==== Data extracts

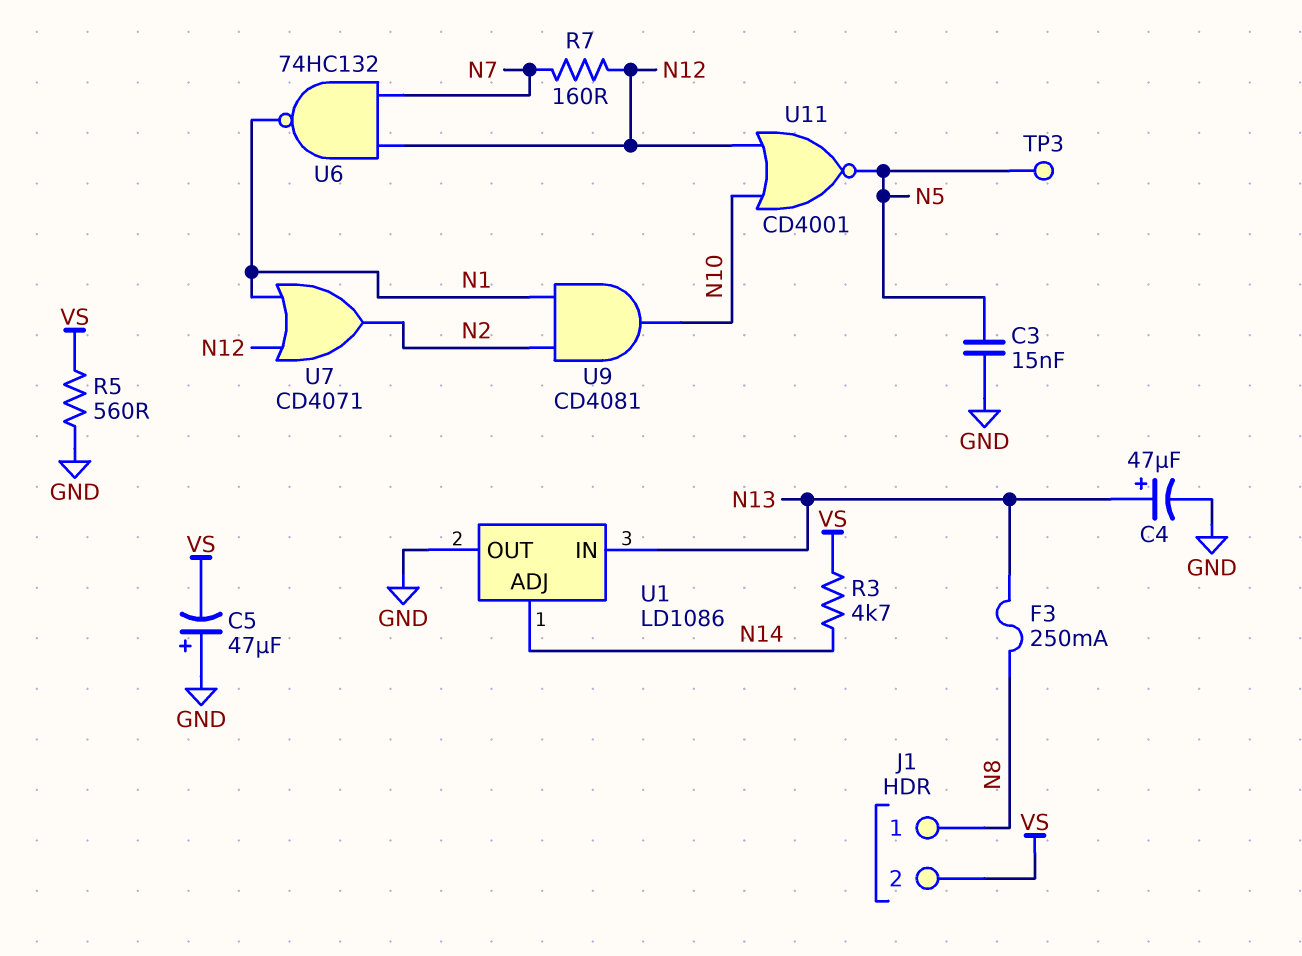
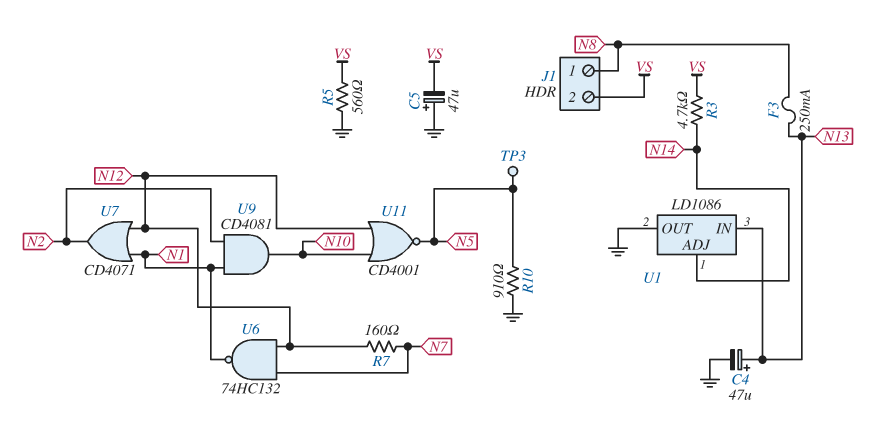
C3: 15nF (GND, N5) -> none
R10: none -> 910 (GND, N5)

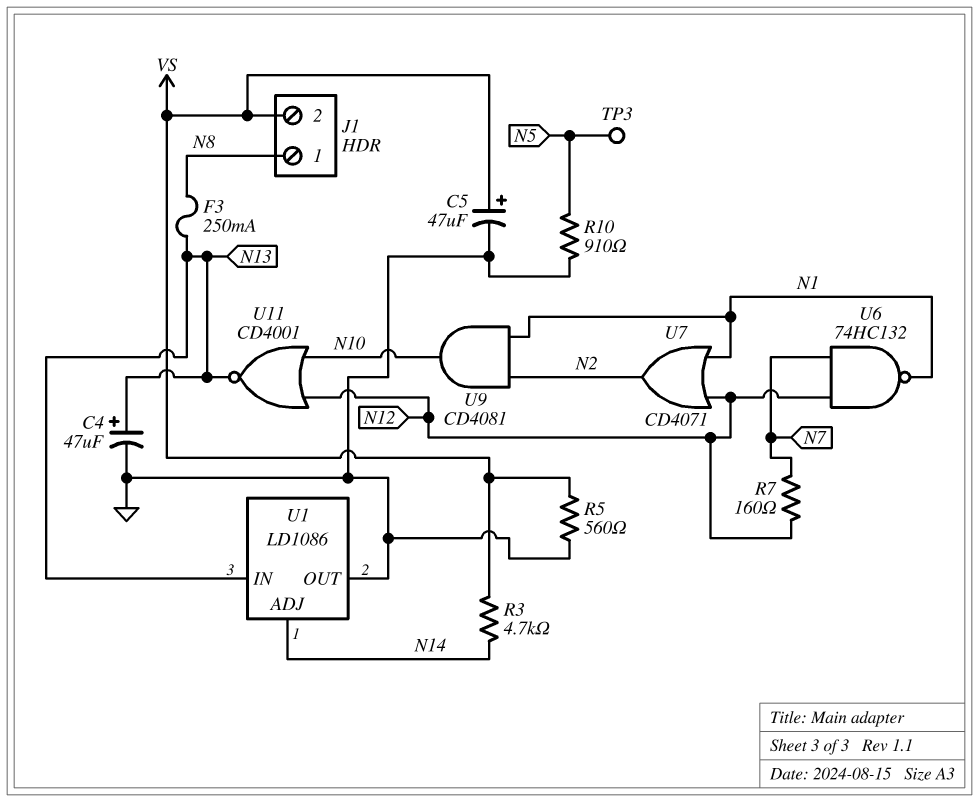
C5: 47uF (plus GND, minus VS) -> 47uF (plus VS, minus GND)
U11: NOR CD4001 (in N10, in N12, out N5) -> NOR CD4001 (in N10, in N12, out N13)

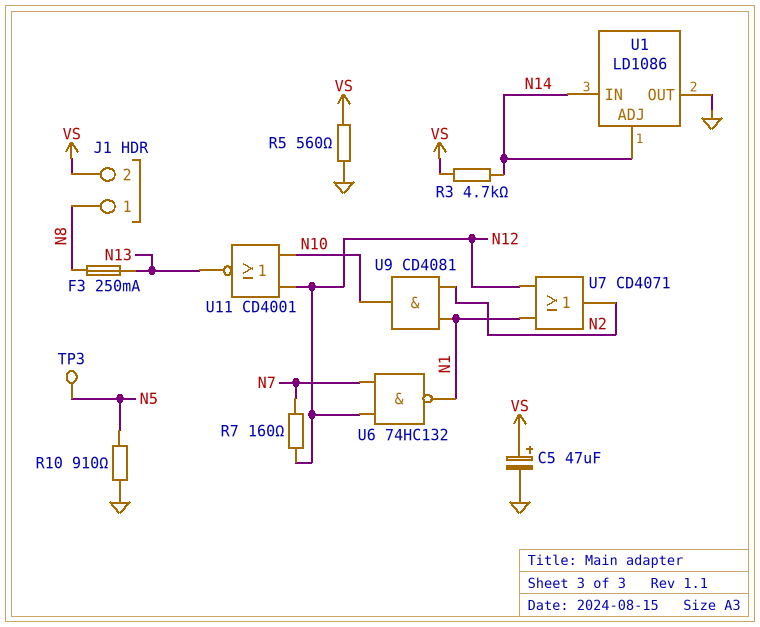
C4: 47uF (plus N13, minus GND) -> none
U1 pin IN: N13 -> N14

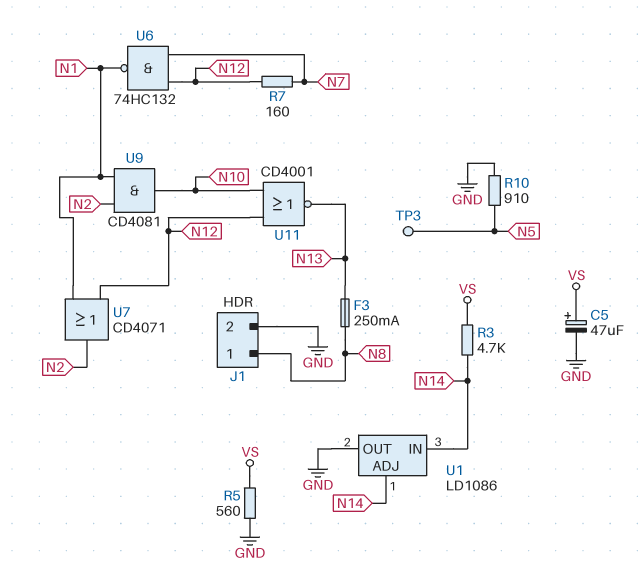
J1 pin 2: VS -> GND

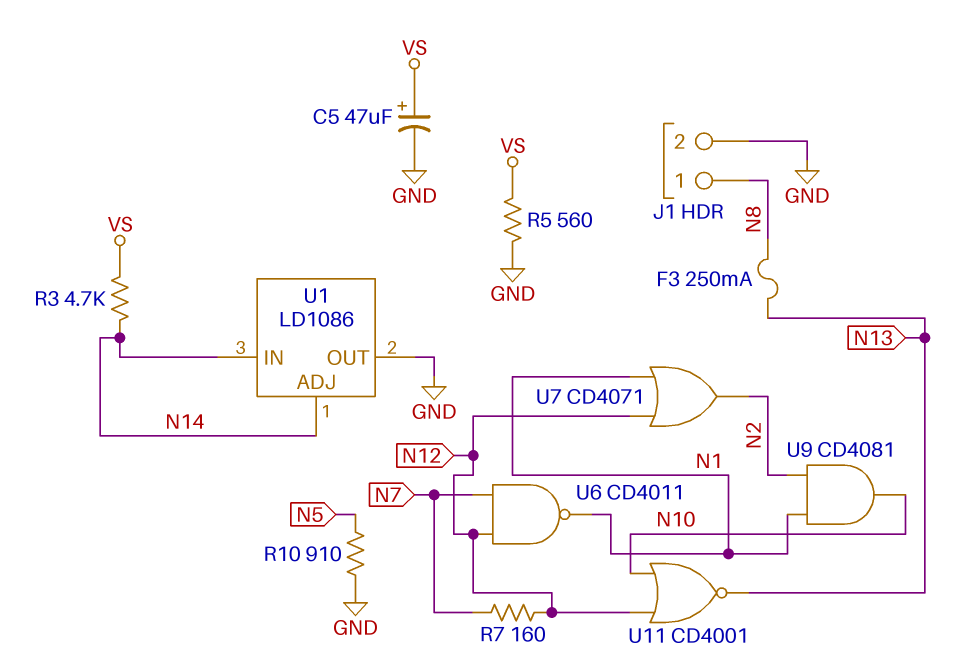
TP3: test point (N5) -> none
U6: NAND 74HC132 (in N7, in N12, out N1) -> NAND CD4011 (in N7, in N12, out N1)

========

▸ **Task details**
Repeat the data exactly as written, but without the pictures.

▸ **Answer to the exercise**
C3: 15nF (GND, N5) -> none
R10: none -> 910 (GND, N5)

C5: 47uF (plus GND, minus VS) -> 47uF (plus VS, minus GND)
U11: NOR CD4001 (in N10, in N12, out N5) -> NOR CD4001 (in N10, in N12, out N13)

C4: 47uF (plus N13, minus GND) -> none
U1 pin IN: N13 -> N14

J1 pin 2: VS -> GND

TP3: test point (N5) -> none
U6: NAND 74HC132 (in N7, in N12, out N1) -> NAND CD4011 (in N7, in N12, out N1)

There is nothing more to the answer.